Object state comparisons
____

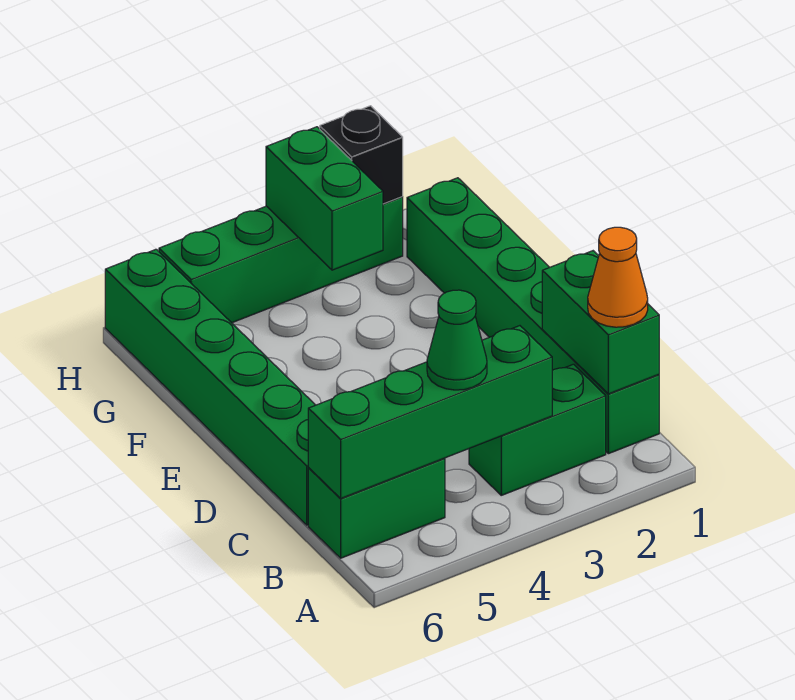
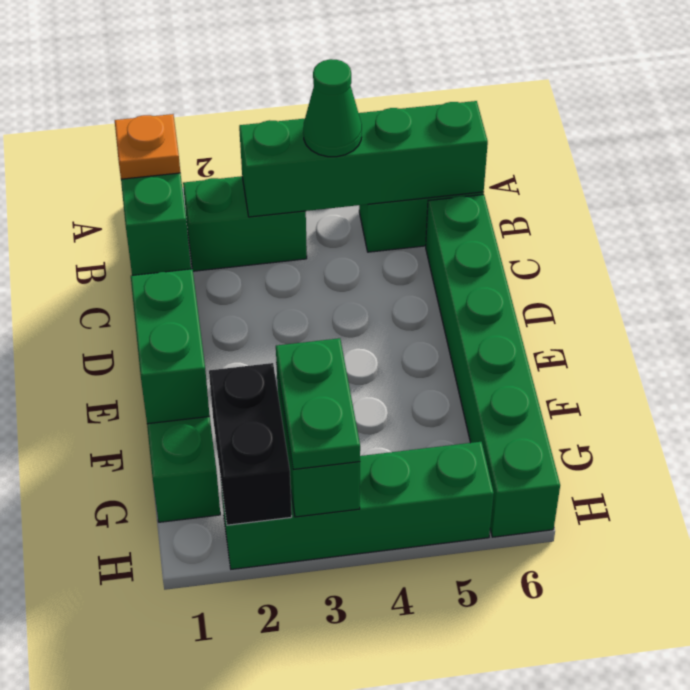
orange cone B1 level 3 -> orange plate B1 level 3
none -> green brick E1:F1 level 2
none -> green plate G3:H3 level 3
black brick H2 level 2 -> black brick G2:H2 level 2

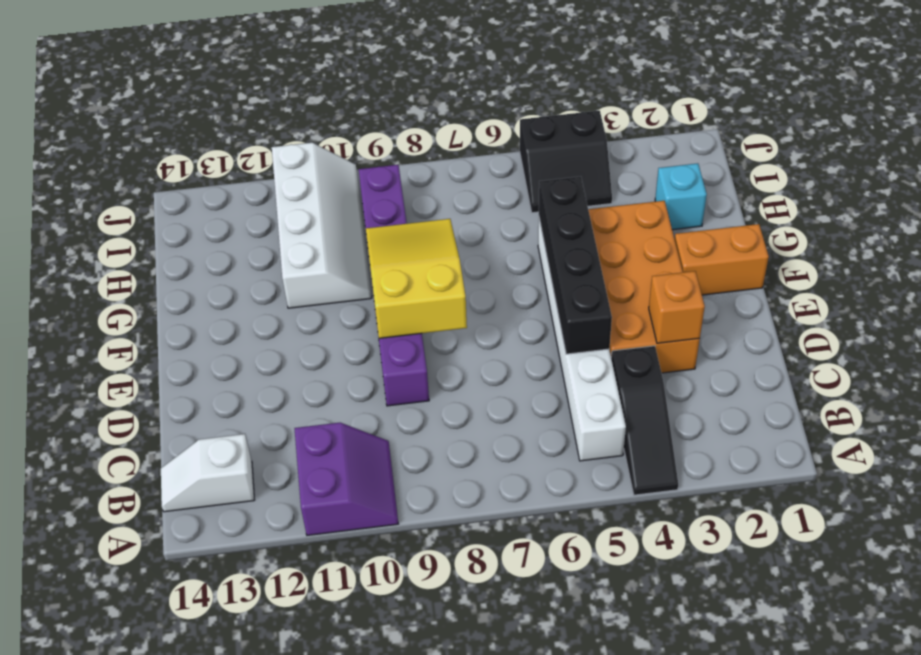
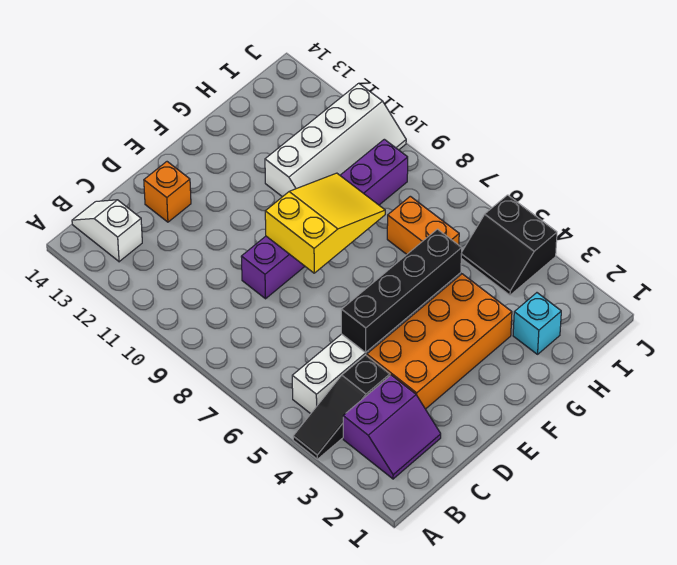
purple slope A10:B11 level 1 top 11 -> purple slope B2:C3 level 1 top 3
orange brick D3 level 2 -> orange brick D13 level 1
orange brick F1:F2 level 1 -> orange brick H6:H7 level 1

____

• Exercise instructions
Return the data exactly as it stands, minus the pictures.

• Exercise answer
orange cone B1 level 3 -> orange plate B1 level 3
none -> green brick E1:F1 level 2
none -> green plate G3:H3 level 3
black brick H2 level 2 -> black brick G2:H2 level 2

purple slope A10:B11 level 1 top 11 -> purple slope B2:C3 level 1 top 3
orange brick D3 level 2 -> orange brick D13 level 1
orange brick F1:F2 level 1 -> orange brick H6:H7 level 1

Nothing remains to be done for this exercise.